[[ Supplied records, beginning ]]

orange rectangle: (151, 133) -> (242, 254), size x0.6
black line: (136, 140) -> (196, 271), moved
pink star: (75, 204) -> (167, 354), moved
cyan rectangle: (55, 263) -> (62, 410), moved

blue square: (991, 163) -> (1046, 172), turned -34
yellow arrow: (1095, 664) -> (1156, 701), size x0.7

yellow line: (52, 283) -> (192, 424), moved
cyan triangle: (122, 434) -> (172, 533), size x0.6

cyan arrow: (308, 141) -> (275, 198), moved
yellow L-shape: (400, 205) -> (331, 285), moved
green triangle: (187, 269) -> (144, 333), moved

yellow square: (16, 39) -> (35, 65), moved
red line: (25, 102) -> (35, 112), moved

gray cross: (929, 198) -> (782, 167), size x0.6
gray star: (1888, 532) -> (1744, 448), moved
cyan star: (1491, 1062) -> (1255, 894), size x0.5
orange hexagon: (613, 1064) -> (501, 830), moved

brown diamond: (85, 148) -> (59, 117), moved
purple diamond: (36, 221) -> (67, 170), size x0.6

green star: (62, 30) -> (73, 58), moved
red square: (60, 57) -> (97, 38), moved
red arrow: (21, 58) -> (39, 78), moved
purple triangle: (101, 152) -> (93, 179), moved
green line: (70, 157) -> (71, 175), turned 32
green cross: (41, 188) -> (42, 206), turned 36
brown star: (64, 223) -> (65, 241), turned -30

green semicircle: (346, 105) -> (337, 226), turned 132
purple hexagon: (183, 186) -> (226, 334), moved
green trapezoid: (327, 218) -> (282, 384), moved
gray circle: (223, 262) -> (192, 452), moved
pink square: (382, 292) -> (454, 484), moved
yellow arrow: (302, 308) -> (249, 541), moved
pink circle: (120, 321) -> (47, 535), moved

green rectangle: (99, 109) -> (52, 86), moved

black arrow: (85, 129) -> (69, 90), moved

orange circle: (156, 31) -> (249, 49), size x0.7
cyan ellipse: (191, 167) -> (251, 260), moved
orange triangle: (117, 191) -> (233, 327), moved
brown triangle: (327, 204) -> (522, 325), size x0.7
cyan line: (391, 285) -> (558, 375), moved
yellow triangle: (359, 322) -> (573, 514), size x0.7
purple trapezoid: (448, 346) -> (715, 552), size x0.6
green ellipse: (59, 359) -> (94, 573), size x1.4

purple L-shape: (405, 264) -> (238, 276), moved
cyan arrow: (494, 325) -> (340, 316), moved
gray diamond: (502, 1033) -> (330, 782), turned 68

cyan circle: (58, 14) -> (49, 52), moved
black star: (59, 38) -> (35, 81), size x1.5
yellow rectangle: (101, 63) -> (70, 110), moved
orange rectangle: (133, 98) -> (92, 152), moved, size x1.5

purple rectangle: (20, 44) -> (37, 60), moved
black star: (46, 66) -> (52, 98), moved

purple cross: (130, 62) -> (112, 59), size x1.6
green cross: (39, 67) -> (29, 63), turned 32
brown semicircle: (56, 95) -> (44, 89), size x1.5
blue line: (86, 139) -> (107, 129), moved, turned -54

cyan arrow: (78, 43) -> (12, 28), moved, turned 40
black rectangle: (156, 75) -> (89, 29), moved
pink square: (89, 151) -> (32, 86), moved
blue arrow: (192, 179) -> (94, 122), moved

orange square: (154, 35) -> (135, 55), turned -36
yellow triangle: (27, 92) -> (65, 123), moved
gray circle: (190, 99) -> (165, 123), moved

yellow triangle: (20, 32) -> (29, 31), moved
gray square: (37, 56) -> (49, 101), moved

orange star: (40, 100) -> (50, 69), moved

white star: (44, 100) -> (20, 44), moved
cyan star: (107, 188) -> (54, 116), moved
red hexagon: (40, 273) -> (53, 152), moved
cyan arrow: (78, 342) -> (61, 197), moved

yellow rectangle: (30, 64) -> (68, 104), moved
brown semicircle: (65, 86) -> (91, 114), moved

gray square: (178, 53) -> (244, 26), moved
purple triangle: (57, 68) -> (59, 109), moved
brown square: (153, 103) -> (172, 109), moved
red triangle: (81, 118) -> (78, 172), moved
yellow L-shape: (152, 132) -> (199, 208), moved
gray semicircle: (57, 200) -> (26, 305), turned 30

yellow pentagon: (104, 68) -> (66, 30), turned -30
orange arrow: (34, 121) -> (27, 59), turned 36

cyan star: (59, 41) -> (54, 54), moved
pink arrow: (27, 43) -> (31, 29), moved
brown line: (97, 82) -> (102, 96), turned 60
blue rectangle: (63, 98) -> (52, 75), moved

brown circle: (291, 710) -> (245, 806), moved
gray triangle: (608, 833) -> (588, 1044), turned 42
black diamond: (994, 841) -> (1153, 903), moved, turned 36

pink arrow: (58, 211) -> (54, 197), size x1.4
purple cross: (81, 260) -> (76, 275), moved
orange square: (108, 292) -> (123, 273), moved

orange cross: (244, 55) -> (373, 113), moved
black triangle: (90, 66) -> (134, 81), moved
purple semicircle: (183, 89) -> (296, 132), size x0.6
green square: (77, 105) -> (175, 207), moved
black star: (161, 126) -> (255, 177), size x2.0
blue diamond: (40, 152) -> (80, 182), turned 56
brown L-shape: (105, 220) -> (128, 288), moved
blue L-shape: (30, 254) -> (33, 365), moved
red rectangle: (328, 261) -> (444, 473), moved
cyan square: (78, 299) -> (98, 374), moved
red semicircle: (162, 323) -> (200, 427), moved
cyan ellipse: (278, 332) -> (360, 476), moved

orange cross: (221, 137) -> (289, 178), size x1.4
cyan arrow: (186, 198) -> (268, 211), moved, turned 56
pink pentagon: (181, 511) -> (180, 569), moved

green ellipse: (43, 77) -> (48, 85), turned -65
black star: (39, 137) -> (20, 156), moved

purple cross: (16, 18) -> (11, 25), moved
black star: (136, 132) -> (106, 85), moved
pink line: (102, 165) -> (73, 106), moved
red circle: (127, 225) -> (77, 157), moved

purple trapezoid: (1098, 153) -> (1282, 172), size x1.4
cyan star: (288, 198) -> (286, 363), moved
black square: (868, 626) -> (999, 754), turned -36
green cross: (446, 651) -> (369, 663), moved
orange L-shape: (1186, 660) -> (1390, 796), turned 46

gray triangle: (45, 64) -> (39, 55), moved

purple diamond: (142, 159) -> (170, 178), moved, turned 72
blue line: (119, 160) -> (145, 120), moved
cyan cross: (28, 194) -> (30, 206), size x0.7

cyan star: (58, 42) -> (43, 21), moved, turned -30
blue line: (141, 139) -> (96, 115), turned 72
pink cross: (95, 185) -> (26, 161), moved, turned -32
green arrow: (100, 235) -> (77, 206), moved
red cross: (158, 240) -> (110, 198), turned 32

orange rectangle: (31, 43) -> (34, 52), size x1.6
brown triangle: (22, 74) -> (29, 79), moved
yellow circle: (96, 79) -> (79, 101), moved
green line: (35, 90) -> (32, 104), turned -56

[[ Supplied records, end ]]

Try it:
Reproduce the data in full. Nothing in it may be altered.

Answer below:
orange rectangle: (151, 133) -> (242, 254), size x0.6
black line: (136, 140) -> (196, 271), moved
pink star: (75, 204) -> (167, 354), moved
cyan rectangle: (55, 263) -> (62, 410), moved

blue square: (991, 163) -> (1046, 172), turned -34
yellow arrow: (1095, 664) -> (1156, 701), size x0.7

yellow line: (52, 283) -> (192, 424), moved
cyan triangle: (122, 434) -> (172, 533), size x0.6

cyan arrow: (308, 141) -> (275, 198), moved
yellow L-shape: (400, 205) -> (331, 285), moved
green triangle: (187, 269) -> (144, 333), moved

yellow square: (16, 39) -> (35, 65), moved
red line: (25, 102) -> (35, 112), moved

gray cross: (929, 198) -> (782, 167), size x0.6
gray star: (1888, 532) -> (1744, 448), moved
cyan star: (1491, 1062) -> (1255, 894), size x0.5
orange hexagon: (613, 1064) -> (501, 830), moved

brown diamond: (85, 148) -> (59, 117), moved
purple diamond: (36, 221) -> (67, 170), size x0.6

green star: (62, 30) -> (73, 58), moved
red square: (60, 57) -> (97, 38), moved
red arrow: (21, 58) -> (39, 78), moved
purple triangle: (101, 152) -> (93, 179), moved
green line: (70, 157) -> (71, 175), turned 32
green cross: (41, 188) -> (42, 206), turned 36
brown star: (64, 223) -> (65, 241), turned -30

green semicircle: (346, 105) -> (337, 226), turned 132
purple hexagon: (183, 186) -> (226, 334), moved
green trapezoid: (327, 218) -> (282, 384), moved
gray circle: (223, 262) -> (192, 452), moved
pink square: (382, 292) -> (454, 484), moved
yellow arrow: (302, 308) -> (249, 541), moved
pink circle: (120, 321) -> (47, 535), moved

green rectangle: (99, 109) -> (52, 86), moved

black arrow: (85, 129) -> (69, 90), moved

orange circle: (156, 31) -> (249, 49), size x0.7
cyan ellipse: (191, 167) -> (251, 260), moved
orange triangle: (117, 191) -> (233, 327), moved
brown triangle: (327, 204) -> (522, 325), size x0.7
cyan line: (391, 285) -> (558, 375), moved
yellow triangle: (359, 322) -> (573, 514), size x0.7
purple trapezoid: (448, 346) -> (715, 552), size x0.6
green ellipse: (59, 359) -> (94, 573), size x1.4

purple L-shape: (405, 264) -> (238, 276), moved
cyan arrow: (494, 325) -> (340, 316), moved
gray diamond: (502, 1033) -> (330, 782), turned 68

cyan circle: (58, 14) -> (49, 52), moved
black star: (59, 38) -> (35, 81), size x1.5
yellow rectangle: (101, 63) -> (70, 110), moved
orange rectangle: (133, 98) -> (92, 152), moved, size x1.5

purple rectangle: (20, 44) -> (37, 60), moved
black star: (46, 66) -> (52, 98), moved

purple cross: (130, 62) -> (112, 59), size x1.6
green cross: (39, 67) -> (29, 63), turned 32
brown semicircle: (56, 95) -> (44, 89), size x1.5
blue line: (86, 139) -> (107, 129), moved, turned -54

cyan arrow: (78, 43) -> (12, 28), moved, turned 40
black rectangle: (156, 75) -> (89, 29), moved
pink square: (89, 151) -> (32, 86), moved
blue arrow: (192, 179) -> (94, 122), moved

orange square: (154, 35) -> (135, 55), turned -36
yellow triangle: (27, 92) -> (65, 123), moved
gray circle: (190, 99) -> (165, 123), moved

yellow triangle: (20, 32) -> (29, 31), moved
gray square: (37, 56) -> (49, 101), moved

orange star: (40, 100) -> (50, 69), moved

white star: (44, 100) -> (20, 44), moved
cyan star: (107, 188) -> (54, 116), moved
red hexagon: (40, 273) -> (53, 152), moved
cyan arrow: (78, 342) -> (61, 197), moved

yellow rectangle: (30, 64) -> (68, 104), moved
brown semicircle: (65, 86) -> (91, 114), moved

gray square: (178, 53) -> (244, 26), moved
purple triangle: (57, 68) -> (59, 109), moved
brown square: (153, 103) -> (172, 109), moved
red triangle: (81, 118) -> (78, 172), moved
yellow L-shape: (152, 132) -> (199, 208), moved
gray semicircle: (57, 200) -> (26, 305), turned 30

yellow pentagon: (104, 68) -> (66, 30), turned -30
orange arrow: (34, 121) -> (27, 59), turned 36

cyan star: (59, 41) -> (54, 54), moved
pink arrow: (27, 43) -> (31, 29), moved
brown line: (97, 82) -> (102, 96), turned 60
blue rectangle: (63, 98) -> (52, 75), moved

brown circle: (291, 710) -> (245, 806), moved
gray triangle: (608, 833) -> (588, 1044), turned 42
black diamond: (994, 841) -> (1153, 903), moved, turned 36

pink arrow: (58, 211) -> (54, 197), size x1.4
purple cross: (81, 260) -> (76, 275), moved
orange square: (108, 292) -> (123, 273), moved

orange cross: (244, 55) -> (373, 113), moved
black triangle: (90, 66) -> (134, 81), moved
purple semicircle: (183, 89) -> (296, 132), size x0.6
green square: (77, 105) -> (175, 207), moved
black star: (161, 126) -> (255, 177), size x2.0
blue diamond: (40, 152) -> (80, 182), turned 56
brown L-shape: (105, 220) -> (128, 288), moved
blue L-shape: (30, 254) -> (33, 365), moved
red rectangle: (328, 261) -> (444, 473), moved
cyan square: (78, 299) -> (98, 374), moved
red semicircle: (162, 323) -> (200, 427), moved
cyan ellipse: (278, 332) -> (360, 476), moved

orange cross: (221, 137) -> (289, 178), size x1.4
cyan arrow: (186, 198) -> (268, 211), moved, turned 56
pink pentagon: (181, 511) -> (180, 569), moved

green ellipse: (43, 77) -> (48, 85), turned -65
black star: (39, 137) -> (20, 156), moved

purple cross: (16, 18) -> (11, 25), moved
black star: (136, 132) -> (106, 85), moved
pink line: (102, 165) -> (73, 106), moved
red circle: (127, 225) -> (77, 157), moved

purple trapezoid: (1098, 153) -> (1282, 172), size x1.4
cyan star: (288, 198) -> (286, 363), moved
black square: (868, 626) -> (999, 754), turned -36
green cross: (446, 651) -> (369, 663), moved
orange L-shape: (1186, 660) -> (1390, 796), turned 46

gray triangle: (45, 64) -> (39, 55), moved

purple diamond: (142, 159) -> (170, 178), moved, turned 72
blue line: (119, 160) -> (145, 120), moved
cyan cross: (28, 194) -> (30, 206), size x0.7

cyan star: (58, 42) -> (43, 21), moved, turned -30
blue line: (141, 139) -> (96, 115), turned 72
pink cross: (95, 185) -> (26, 161), moved, turned -32
green arrow: (100, 235) -> (77, 206), moved
red cross: (158, 240) -> (110, 198), turned 32

orange rectangle: (31, 43) -> (34, 52), size x1.6
brown triangle: (22, 74) -> (29, 79), moved
yellow circle: (96, 79) -> (79, 101), moved
green line: (35, 90) -> (32, 104), turned -56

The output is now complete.